(Items from a dataset)
Content starts

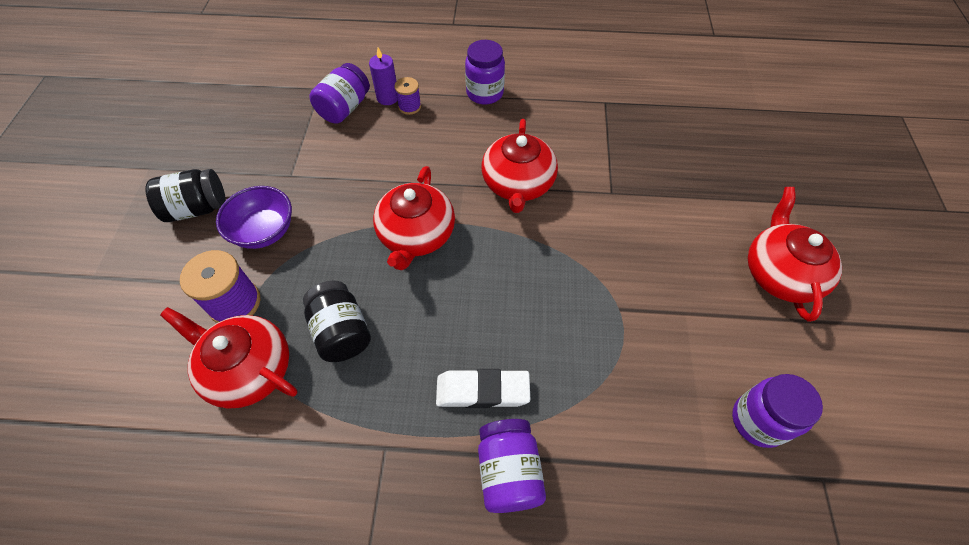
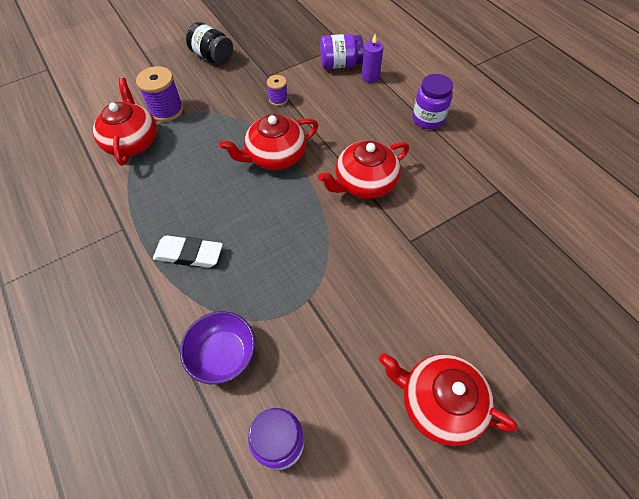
camera: 55 degrees right, 0 degrees up
(264, 231) = (220, 91): purple bowl -> purple bowl (223, 355)
(341, 332) = (181, 164): black jar -> none
(409, 106) = (374, 91): purple spool -> purple spool (278, 99)
(482, 391) = (189, 254): white eraser -> white eraser turned 45 degrees counterclockwise
(508, 471) = (144, 298): purple jar -> none
(780, 273) = (438, 402): red teapot -> red teapot turned 120 degrees counterclockwise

Content ends

WHAT YOU SHOULD DO:
Copy whichever lines of the records above contain the word "counterclockwise".

EXERCISE ANSWER:
(482, 391) = (189, 254): white eraser -> white eraser turned 45 degrees counterclockwise
(780, 273) = (438, 402): red teapot -> red teapot turned 120 degrees counterclockwise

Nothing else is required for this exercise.